= Your goal =
Copy each line that includes the string "moved" from the material into your answer.
+--
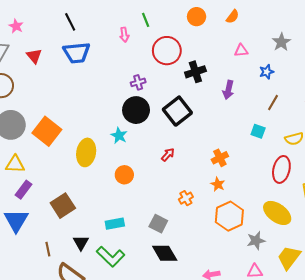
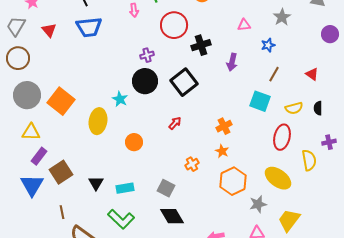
cyan square: (258, 131) -> (260, 101), size x1.5
cyan star: (119, 135) -> (120, 99), moved
brown square: (63, 206) -> (61, 172), moved
black triangle: (81, 243) -> (96, 183), moved

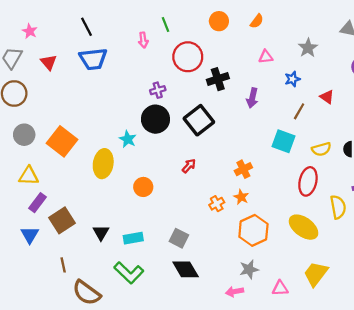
red triangle: (312, 74) -> (327, 97), moved
gray circle: (27, 95) -> (24, 135), size x0.7
orange cross: (192, 164) -> (217, 204), moved
blue triangle: (32, 185) -> (30, 235), size x0.7
gray star: (258, 204) -> (249, 269), moved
+--
= Written answer =
cyan star: (119, 135) -> (120, 99), moved
brown square: (63, 206) -> (61, 172), moved
black triangle: (81, 243) -> (96, 183), moved
red triangle: (312, 74) -> (327, 97), moved
orange cross: (192, 164) -> (217, 204), moved
gray star: (258, 204) -> (249, 269), moved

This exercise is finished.